• _PROVIDED ENTRIES_
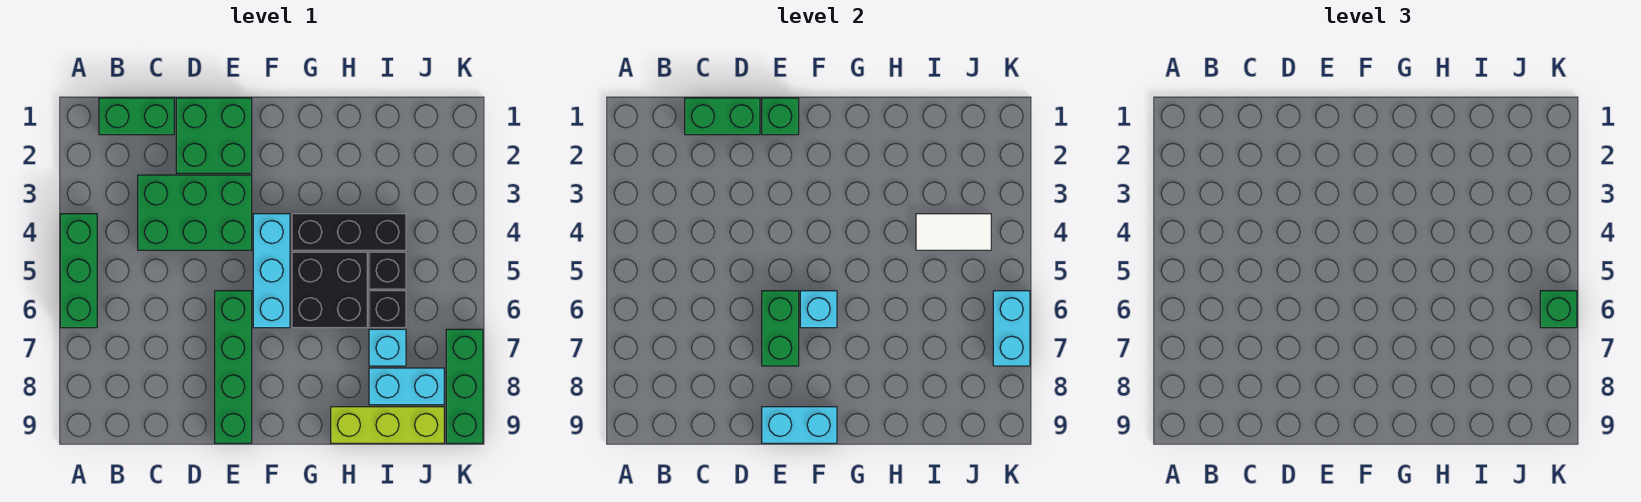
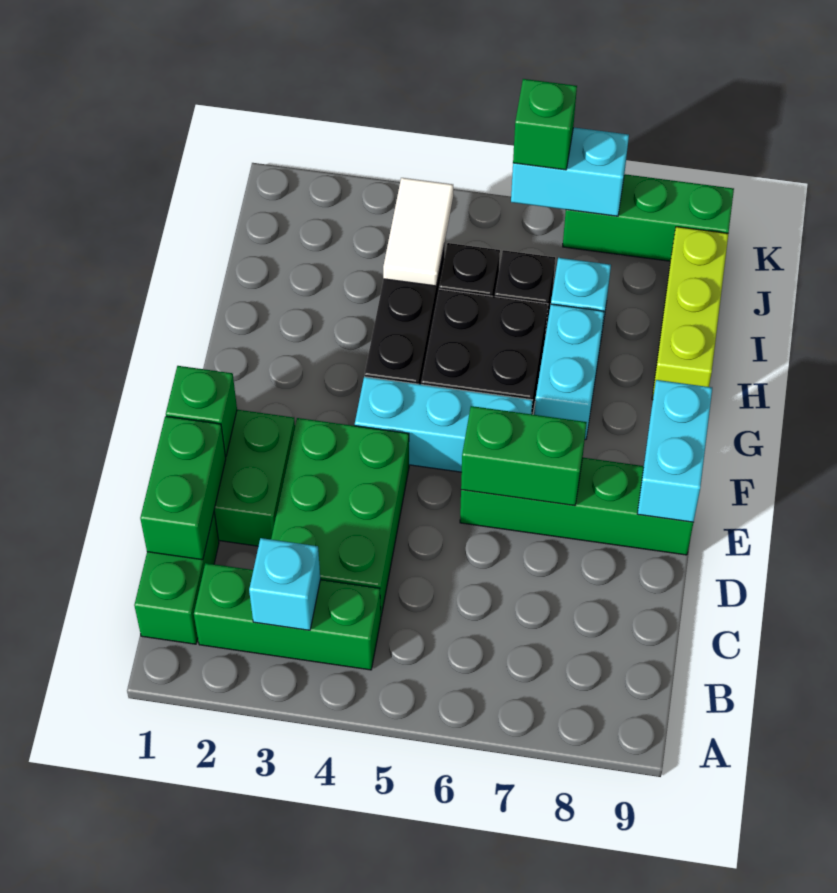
green brick A4:A6 level 1 -> green brick B2:B4 level 1
cyan brick F6 level 2 -> cyan brick B3 level 2
cyan brick I8:J8 level 1 -> cyan brick G7:H7 level 1

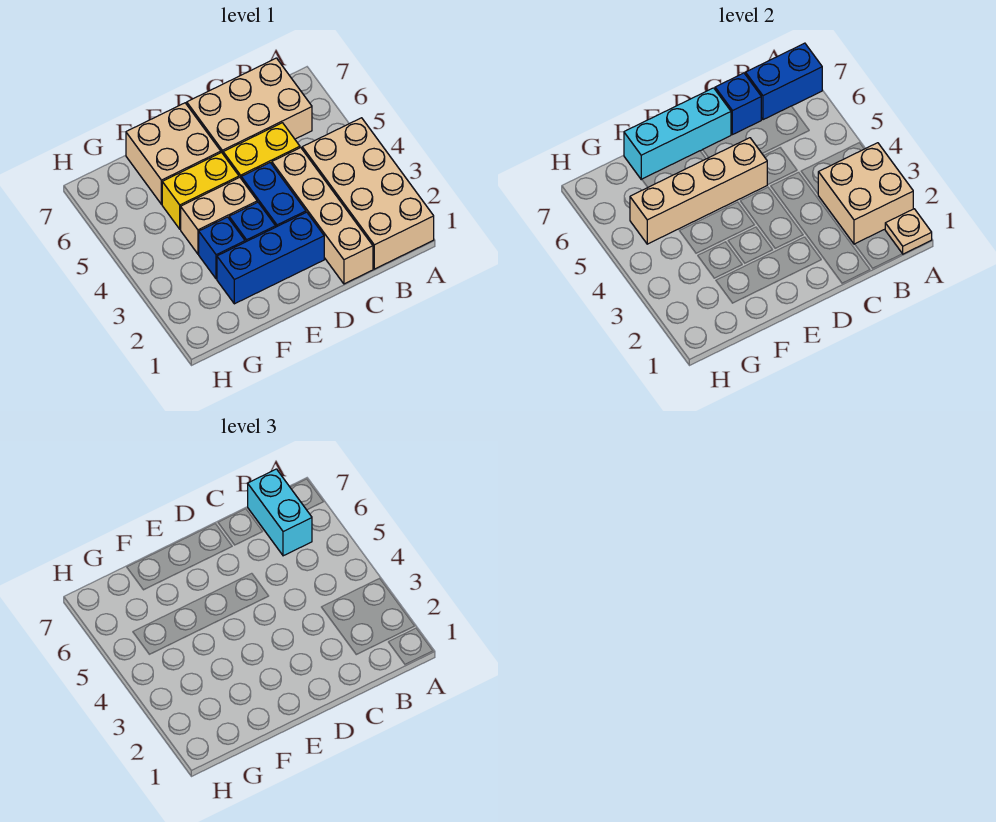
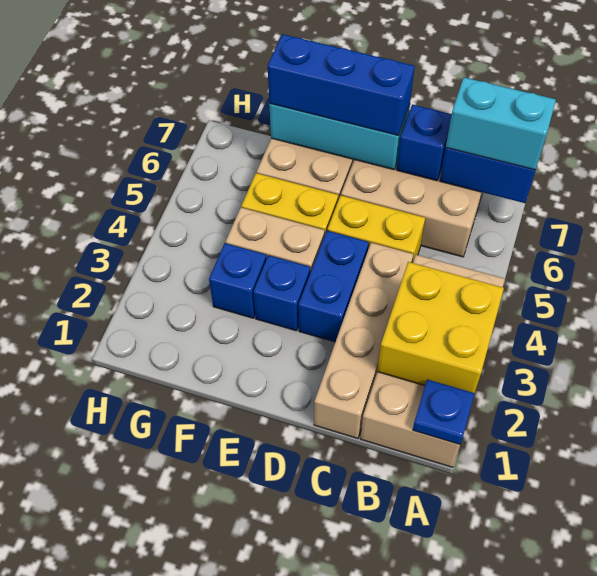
tan plate A1 level 2 -> blue plate A1 level 2
tan brick A2:B3 level 2 -> yellow brick A2:B3 level 2
cyan brick B6:B7 level 3 -> cyan brick A7:B7 level 3
blue brick D2:F2 level 1 -> blue brick D7:F7 level 3
tan brick D5:G5 level 2 -> none

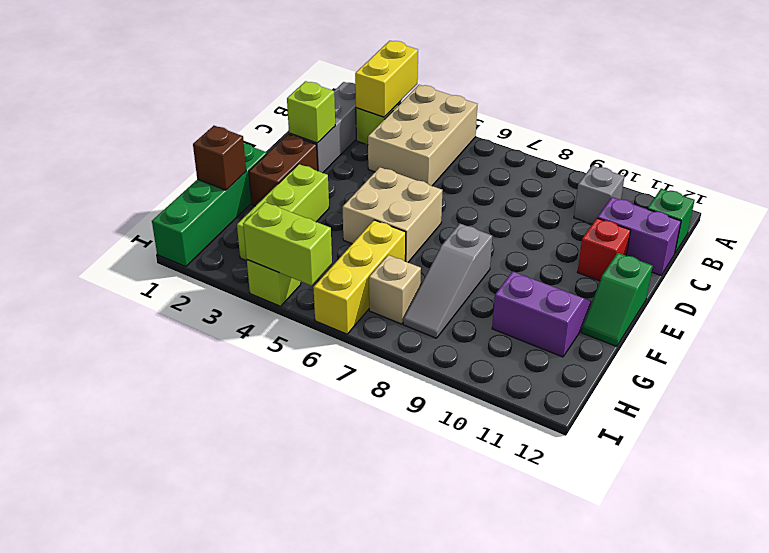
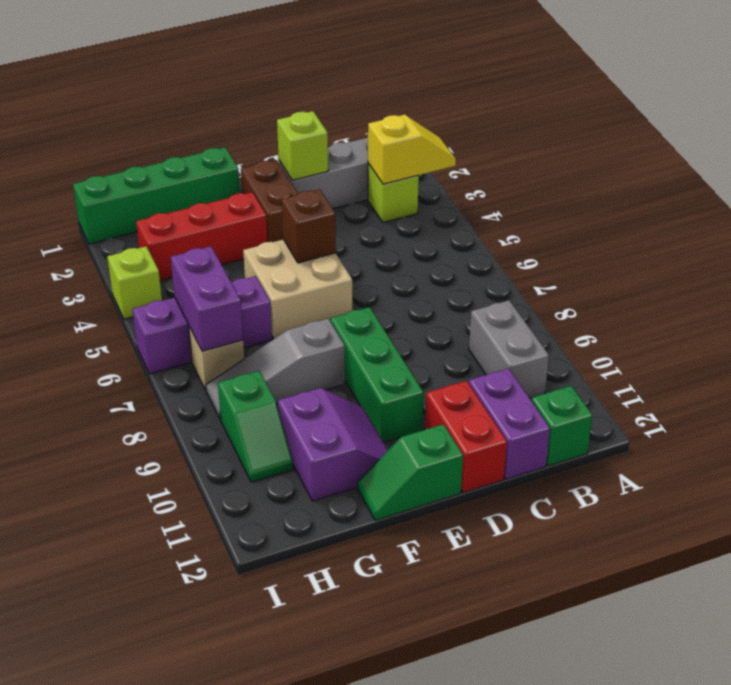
yellow brick A3:B3 level 2 -> yellow slope A3:B3 level 2 top B
tan brick A4:C5 level 1 -> none
grey brick B10 level 1 -> grey brick B9:B10 level 1
red brick D11 level 1 -> red brick D11:D12 level 1
brown brick E2:F2 level 1 -> brown brick E2:E3 level 1
none -> green brick E8:E10 level 1
lime brick F3:H3 level 1 -> red brick F3:H3 level 1
brown brick G1 level 2 -> brown brick E5 level 2
yellow brick G6:I6 level 1 -> purple brick G6:I6 level 1
none -> purple brick H6:H7 level 2
none -> green slope H9:H10 level 1 top 9
lime brick I4:I5 level 2 -> none

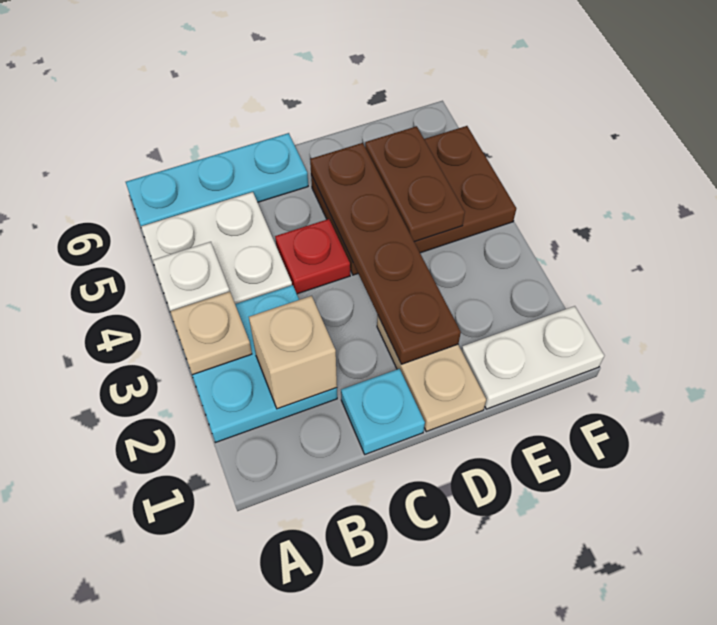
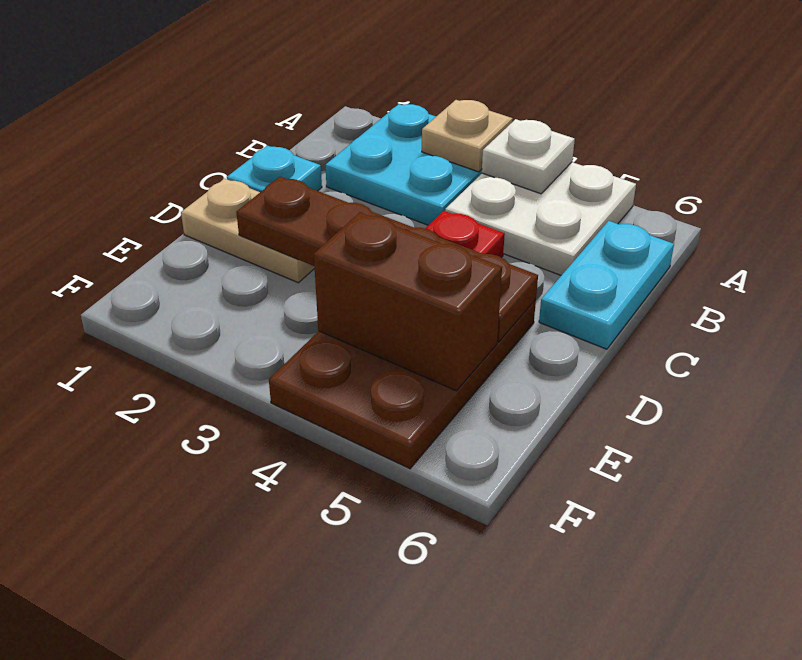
cyan plate A6:C6 level 1 -> cyan plate B6:C6 level 1
tan brick B2 level 2 -> none
white plate E1:F1 level 1 -> none
brown plate E4:E5 level 2 -> brown brick E4:E5 level 2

• _WHAT YOU SHOULD DO_
When a line in the data above contains the string "green", copy that line.

• _YOUR SOLUTION_
green brick A4:A6 level 1 -> green brick B2:B4 level 1
none -> green brick E8:E10 level 1
none -> green slope H9:H10 level 1 top 9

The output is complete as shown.